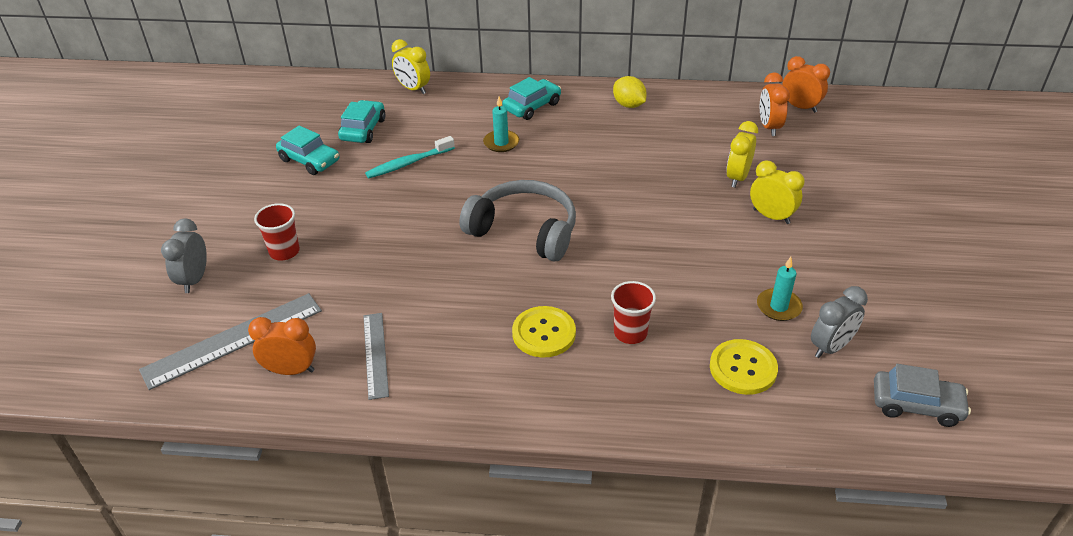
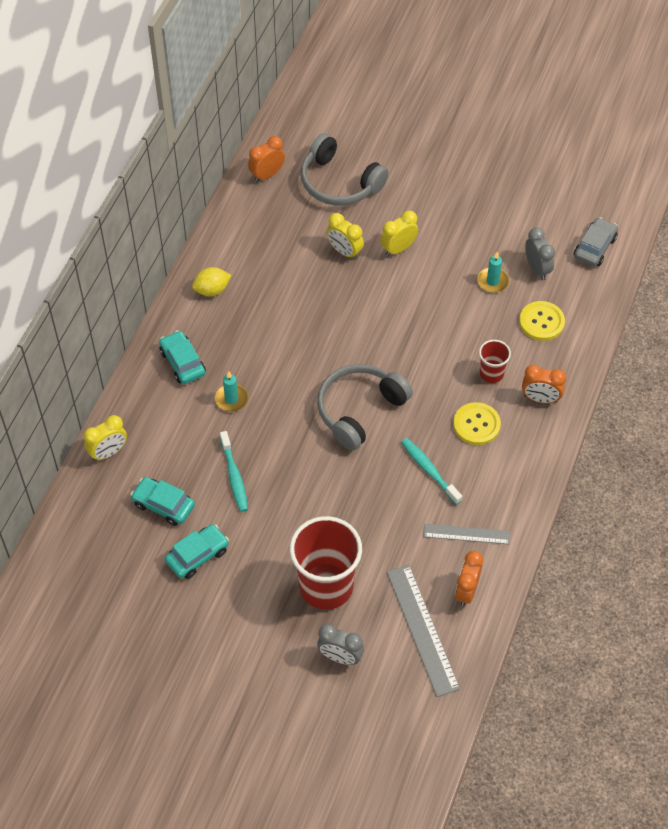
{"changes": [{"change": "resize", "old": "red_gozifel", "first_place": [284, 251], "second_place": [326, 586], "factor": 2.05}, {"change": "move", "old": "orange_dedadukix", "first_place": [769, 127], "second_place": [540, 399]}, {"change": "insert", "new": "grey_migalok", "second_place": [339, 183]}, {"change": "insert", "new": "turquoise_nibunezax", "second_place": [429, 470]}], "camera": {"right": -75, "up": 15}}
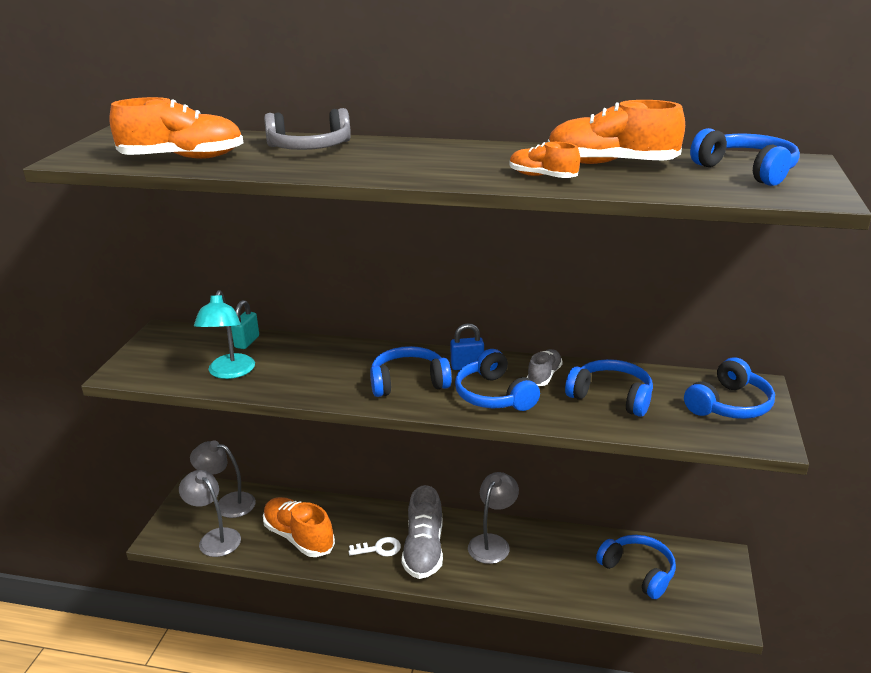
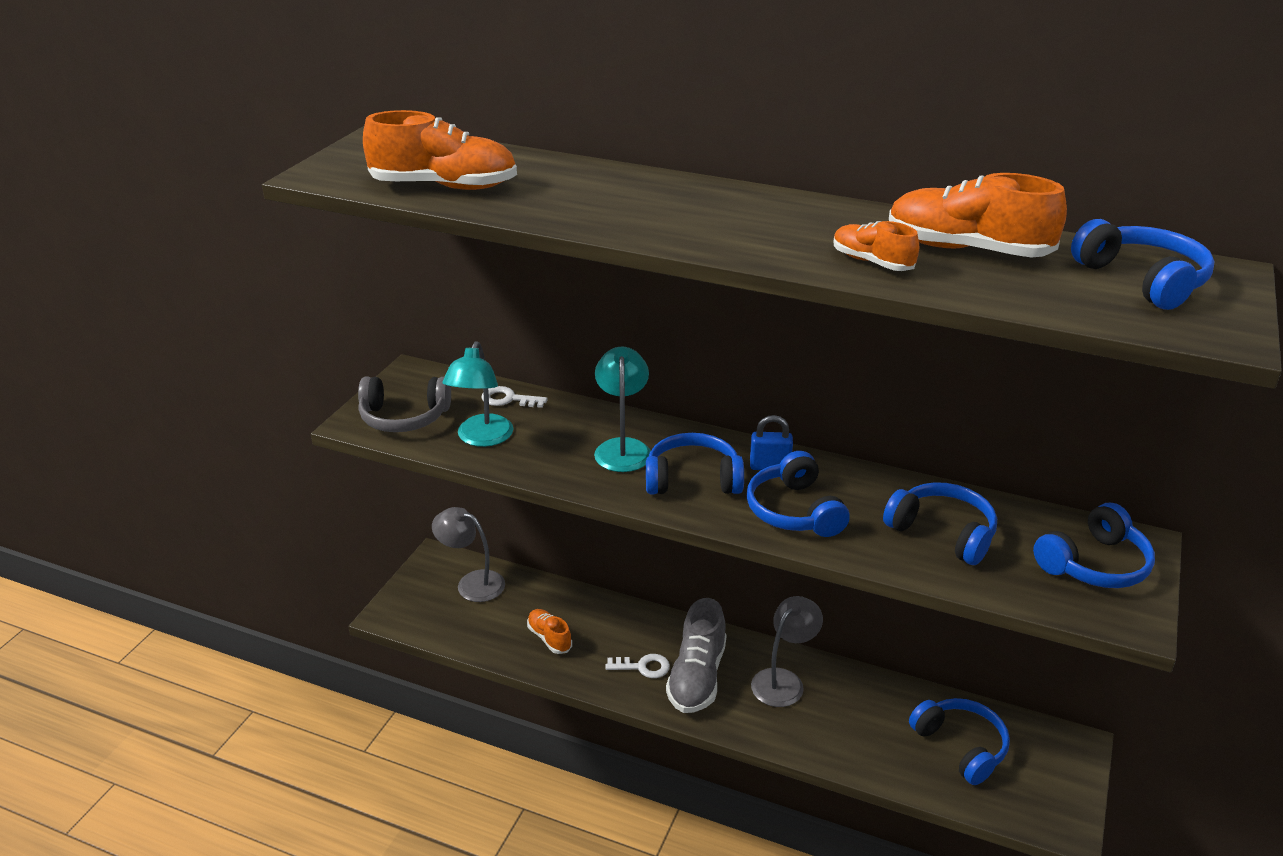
{"changes": [{"change": "delete", "old": "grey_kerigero", "first_place": [215, 538]}, {"change": "replace", "old": "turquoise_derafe", "new": "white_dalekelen", "first_place": [247, 342], "second_place": [508, 399]}, {"change": "resize", "old": "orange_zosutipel", "first_place": [299, 537], "second_place": [549, 638], "factor": 0.56}, {"change": "move", "old": "grey_migalok", "first_place": [310, 148], "second_place": [404, 417]}, {"change": "delete", "old": "grey_zosutipel", "first_place": [544, 376]}, {"change": "insert", "new": "turquoise_kerigero", "second_place": [622, 448]}], "camera": {"right": 10, "up": 5}}
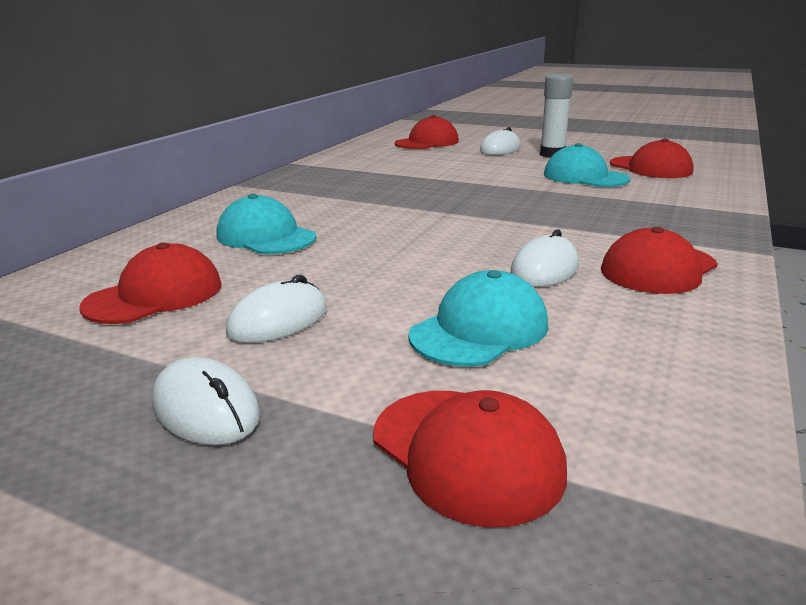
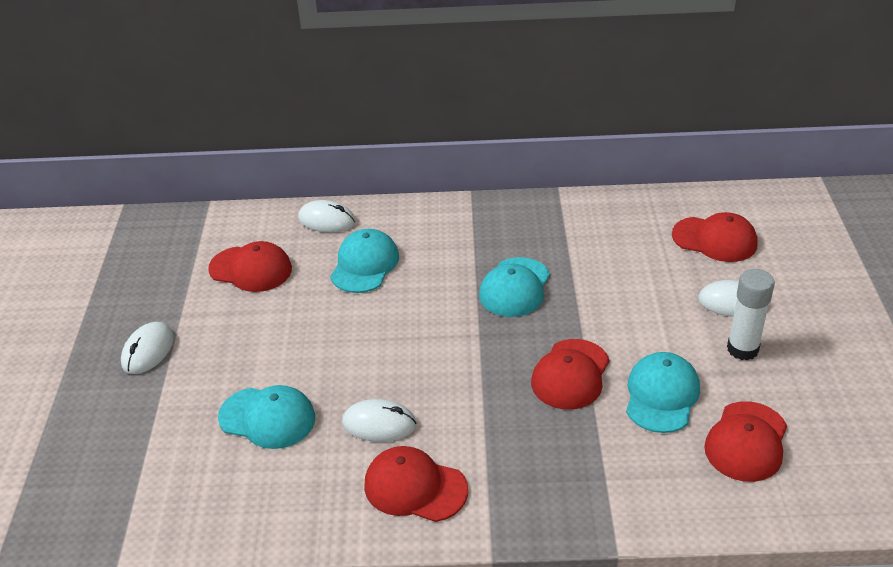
{"changes": [{"change": "move", "old": "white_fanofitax", "first_place": [278, 320], "second_place": [327, 220]}, {"change": "move", "old": "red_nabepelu", "first_place": [466, 453], "second_place": [570, 374]}, {"change": "insert", "new": "turquoise_nabepelu", "second_place": [515, 287]}], "camera": {"right": 65, "up": 15}}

## What to work on:
Please return the lines above exactly, with the pictures omitted.

## Output below:
{"changes": [{"change": "resize", "old": "red_gozifel", "first_place": [284, 251], "second_place": [326, 586], "factor": 2.05}, {"change": "move", "old": "orange_dedadukix", "first_place": [769, 127], "second_place": [540, 399]}, {"change": "insert", "new": "grey_migalok", "second_place": [339, 183]}, {"change": "insert", "new": "turquoise_nibunezax", "second_place": [429, 470]}], "camera": {"right": -75, "up": 15}}
{"changes": [{"change": "delete", "old": "grey_kerigero", "first_place": [215, 538]}, {"change": "replace", "old": "turquoise_derafe", "new": "white_dalekelen", "first_place": [247, 342], "second_place": [508, 399]}, {"change": "resize", "old": "orange_zosutipel", "first_place": [299, 537], "second_place": [549, 638], "factor": 0.56}, {"change": "move", "old": "grey_migalok", "first_place": [310, 148], "second_place": [404, 417]}, {"change": "delete", "old": "grey_zosutipel", "first_place": [544, 376]}, {"change": "insert", "new": "turquoise_kerigero", "second_place": [622, 448]}], "camera": {"right": 10, "up": 5}}
{"changes": [{"change": "move", "old": "white_fanofitax", "first_place": [278, 320], "second_place": [327, 220]}, {"change": "move", "old": "red_nabepelu", "first_place": [466, 453], "second_place": [570, 374]}, {"change": "insert", "new": "turquoise_nabepelu", "second_place": [515, 287]}], "camera": {"right": 65, "up": 15}}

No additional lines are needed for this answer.